# Exercise objective
Could you output, exactly and with nothing else, every line from the one that contains "(429, 272) = (370, 256): none -> pink star" through the last line of the listing below?

────────────────────────────────────────

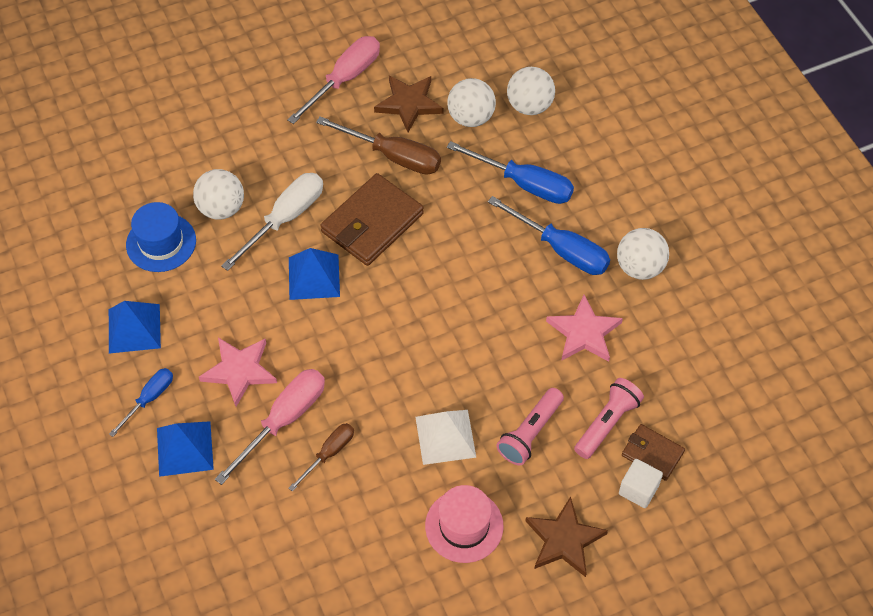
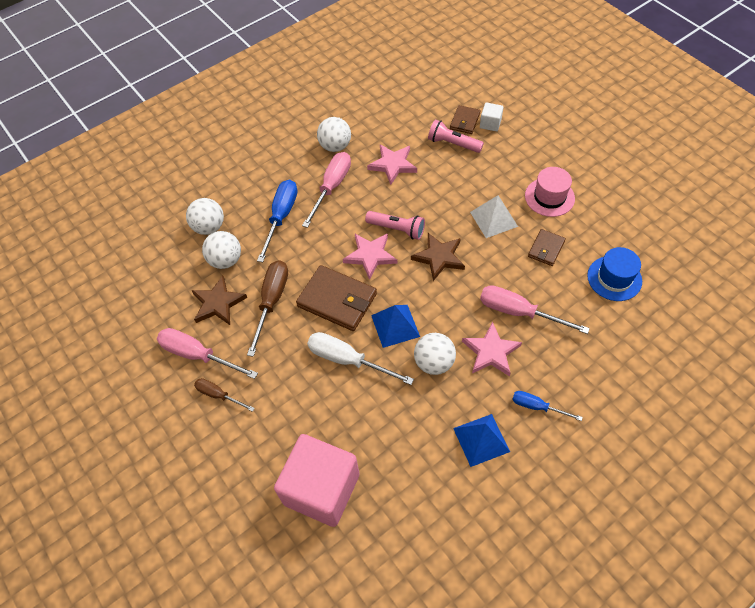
camera: 100 degrees left, 0 degrees up
(143, 168) = (321, 489): none -> pink cube
(161, 242) = (394, 447): blue hat -> blue hat (614, 278)
(184, 448) = (566, 369): blue pyramid -> none
(221, 208) = (349, 410): white ball -> white ball (434, 362)
(329, 453) = (532, 279): brown screwdriver -> brown screwdriver (219, 395)
(372, 488) = (546, 249): none -> brown wallet
(429, 272) = (370, 256): none -> pink star
(530, 433) = (474, 178): pink flashlight -> pink flashlight (397, 229)
(561, 249) = (331, 187): blue screwdriver -> pink screwdriver
(564, 540) = (536, 150): brown star -> brown star (439, 257)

────────────────────────────────────────

# Answer to the exercise
(429, 272) = (370, 256): none -> pink star
(530, 433) = (474, 178): pink flashlight -> pink flashlight (397, 229)
(561, 249) = (331, 187): blue screwdriver -> pink screwdriver
(564, 540) = (536, 150): brown star -> brown star (439, 257)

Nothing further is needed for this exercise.